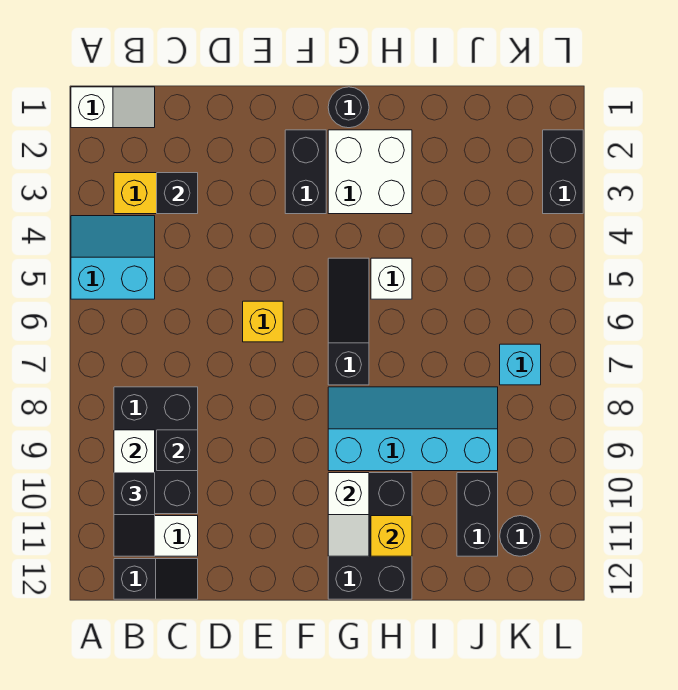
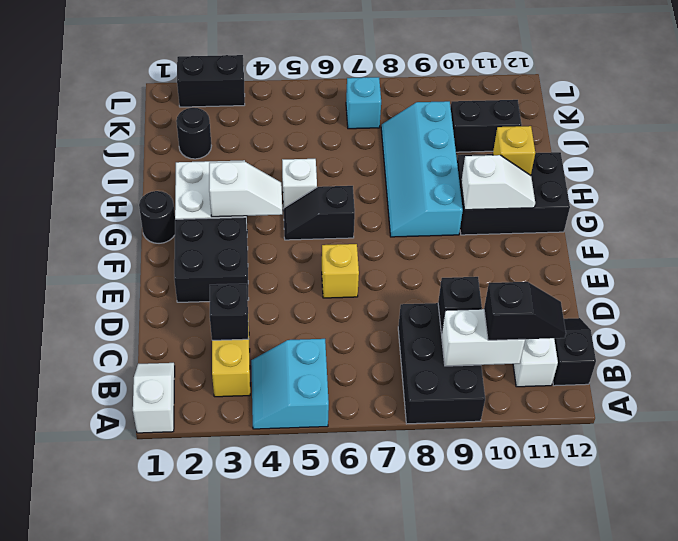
black brick B8:C10 level 1 -> black brick A8:C9 level 1
black brick F2:F3 level 1 -> black brick E2:F3 level 1
none -> white slope G3:G4 level 2 top 3
black slope G5:G7 level 1 top 7 -> black slope G5:G6 level 1 top 6
black round brick K11 level 1 -> black round brick J2 level 1

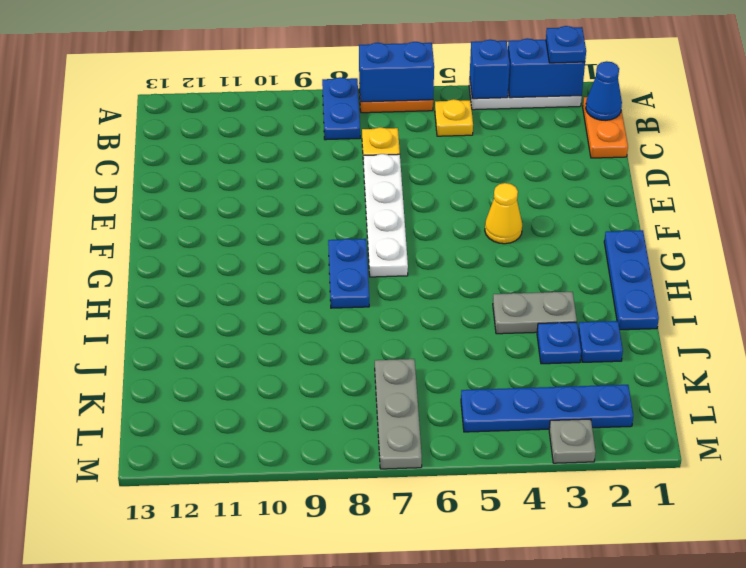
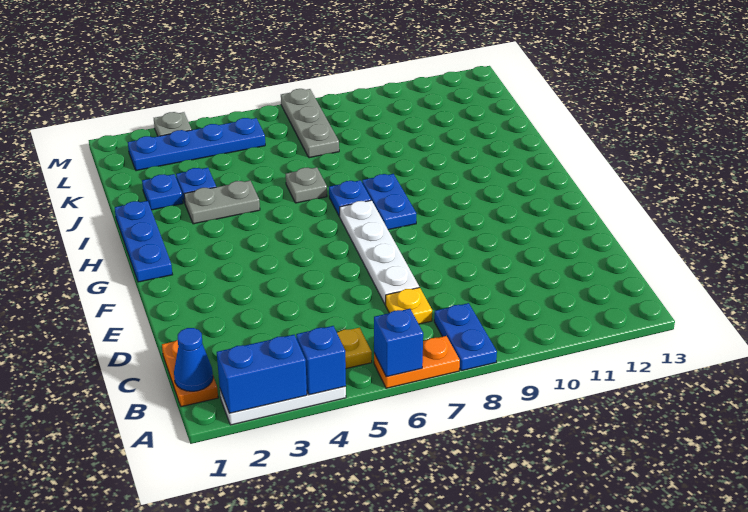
blue plate A2 level 3 -> blue plate H7 level 1
blue brick A6:A7 level 2 -> blue brick A6 level 2
yellow cone F4 level 1 -> none
none -> grey plate I6 level 1

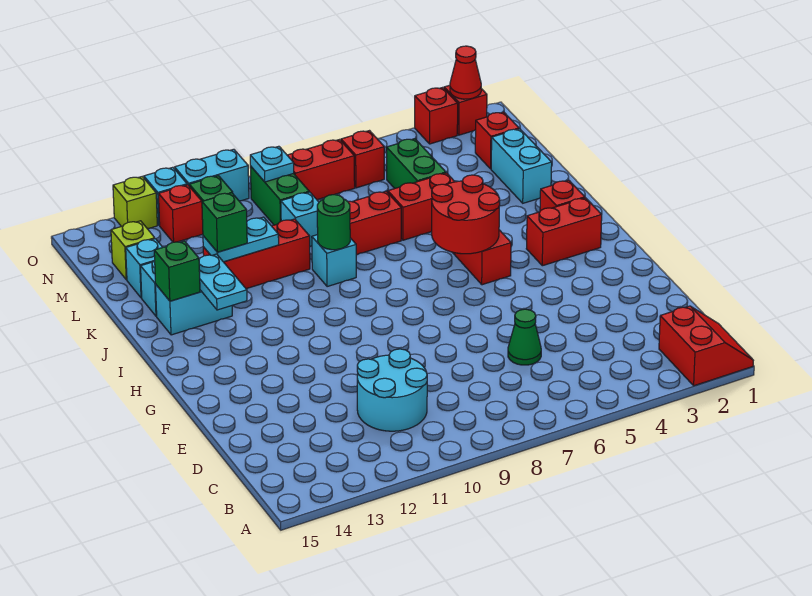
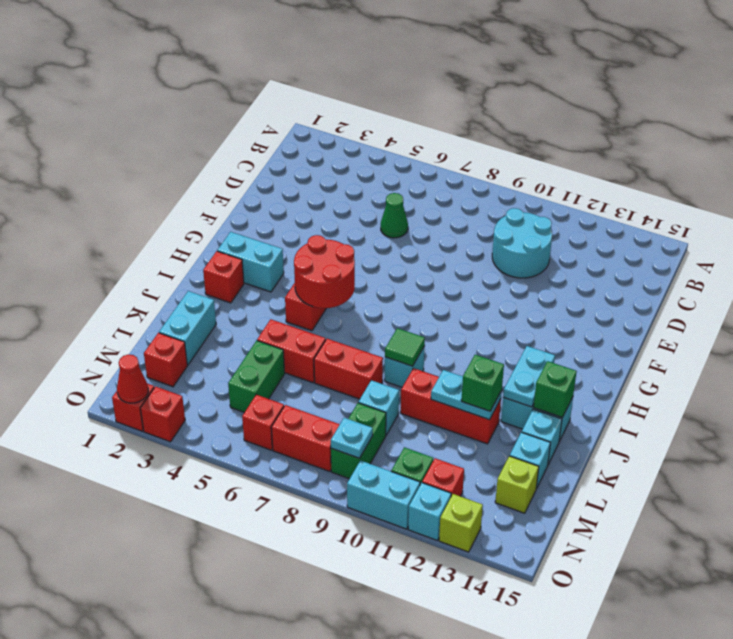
red slope A1:B2 level 1 top 2 -> none
red brick H2:H3 level 1 -> cyan brick H2:H3 level 1
green round brick J9 level 2 -> green tile J9 level 2

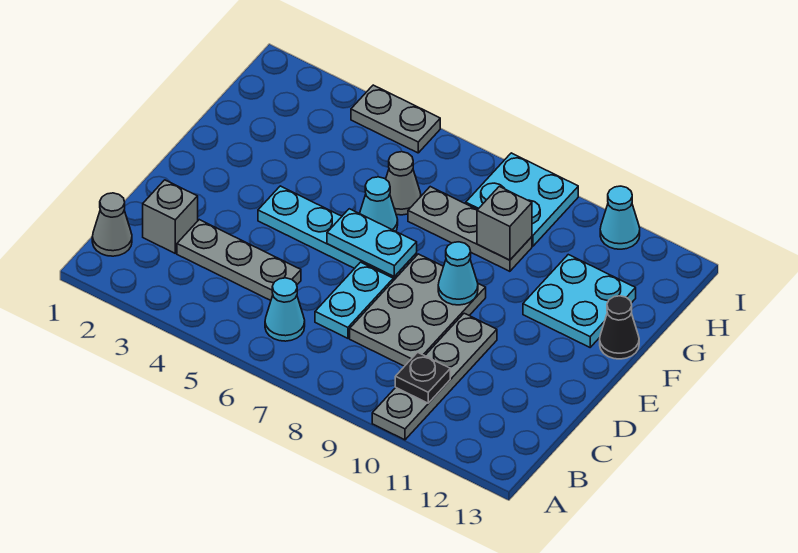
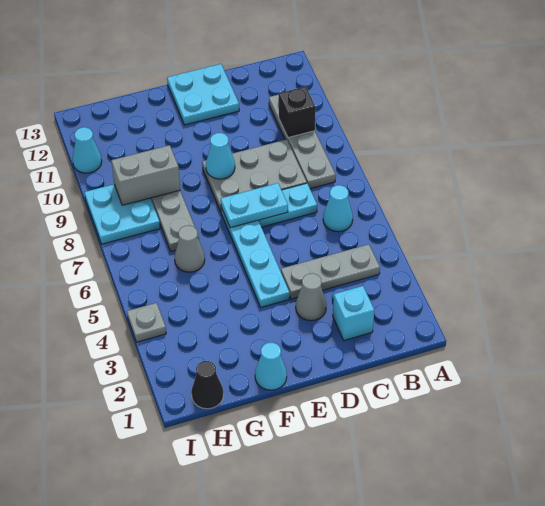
grey plate A10:D10 level 1 -> grey plate B8:B11 level 1
grey cone B1 level 1 -> grey cone D3 level 1
black plate B10 level 2 -> black brick B10 level 2
grey brick C2 level 1 -> cyan brick C2 level 1
grey plate C3:C5 level 1 -> grey plate B4:D4 level 1
cyan plate E6:E7 level 2 -> cyan plate D7:E7 level 2
cyan cone F6 level 1 -> cyan cone F1 level 1
cyan plate F11:G12 level 1 -> cyan plate D12:E13 level 1
black cone F13 level 1 -> black cone H1 level 1
grey brick G9 level 2 -> grey brick G9:H9 level 2
grey plate I4:I5 level 1 -> grey plate I4 level 1

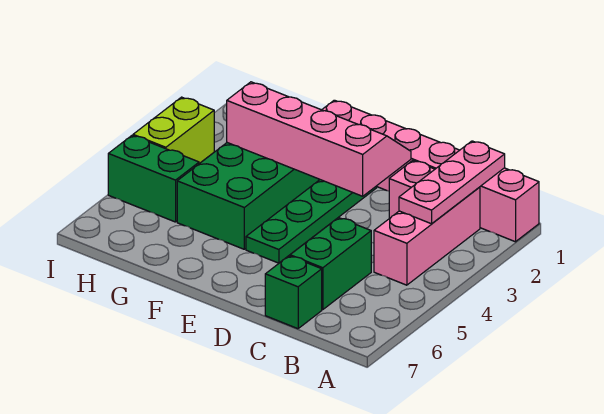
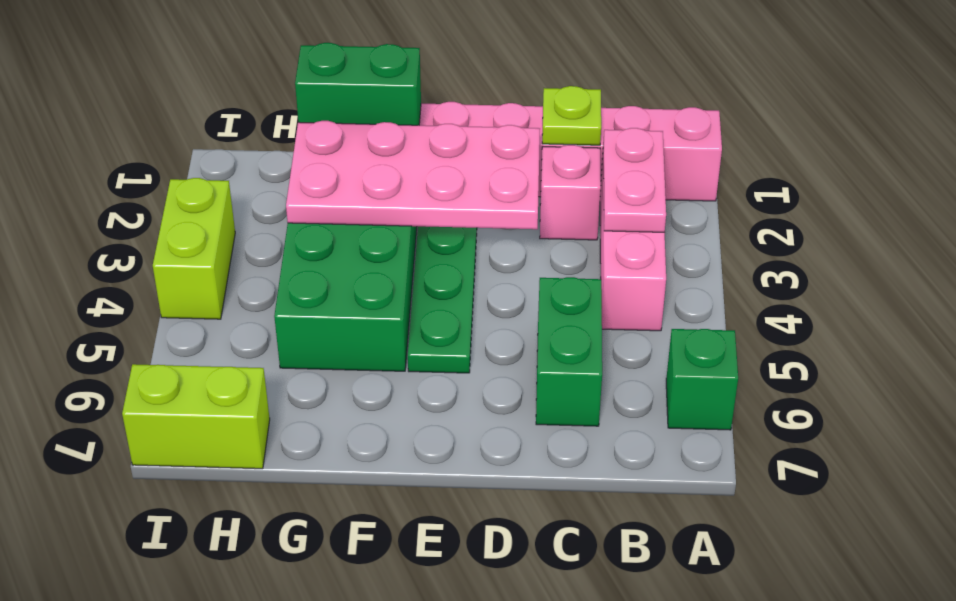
pink plate B1:B3 level 2 -> pink plate B2:B3 level 2
none -> lime plate C1 level 2
green brick C7 level 1 -> green brick A6 level 1
pink slope D2:G3 level 2 top 3 -> pink plate D2:G3 level 2
green brick H5:I5 level 1 -> green brick F1:G1 level 2
none -> lime brick H7:I7 level 1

TASK OBJECTIVE
An exact copy of every entry, minus the pictures, is what you should return.

YOUR RESPONSE
black brick B8:C10 level 1 -> black brick A8:C9 level 1
black brick F2:F3 level 1 -> black brick E2:F3 level 1
none -> white slope G3:G4 level 2 top 3
black slope G5:G7 level 1 top 7 -> black slope G5:G6 level 1 top 6
black round brick K11 level 1 -> black round brick J2 level 1

blue plate A2 level 3 -> blue plate H7 level 1
blue brick A6:A7 level 2 -> blue brick A6 level 2
yellow cone F4 level 1 -> none
none -> grey plate I6 level 1

red slope A1:B2 level 1 top 2 -> none
red brick H2:H3 level 1 -> cyan brick H2:H3 level 1
green round brick J9 level 2 -> green tile J9 level 2

grey plate A10:D10 level 1 -> grey plate B8:B11 level 1
grey cone B1 level 1 -> grey cone D3 level 1
black plate B10 level 2 -> black brick B10 level 2
grey brick C2 level 1 -> cyan brick C2 level 1
grey plate C3:C5 level 1 -> grey plate B4:D4 level 1
cyan plate E6:E7 level 2 -> cyan plate D7:E7 level 2
cyan cone F6 level 1 -> cyan cone F1 level 1
cyan plate F11:G12 level 1 -> cyan plate D12:E13 level 1
black cone F13 level 1 -> black cone H1 level 1
grey brick G9 level 2 -> grey brick G9:H9 level 2
grey plate I4:I5 level 1 -> grey plate I4 level 1

pink plate B1:B3 level 2 -> pink plate B2:B3 level 2
none -> lime plate C1 level 2
green brick C7 level 1 -> green brick A6 level 1
pink slope D2:G3 level 2 top 3 -> pink plate D2:G3 level 2
green brick H5:I5 level 1 -> green brick F1:G1 level 2
none -> lime brick H7:I7 level 1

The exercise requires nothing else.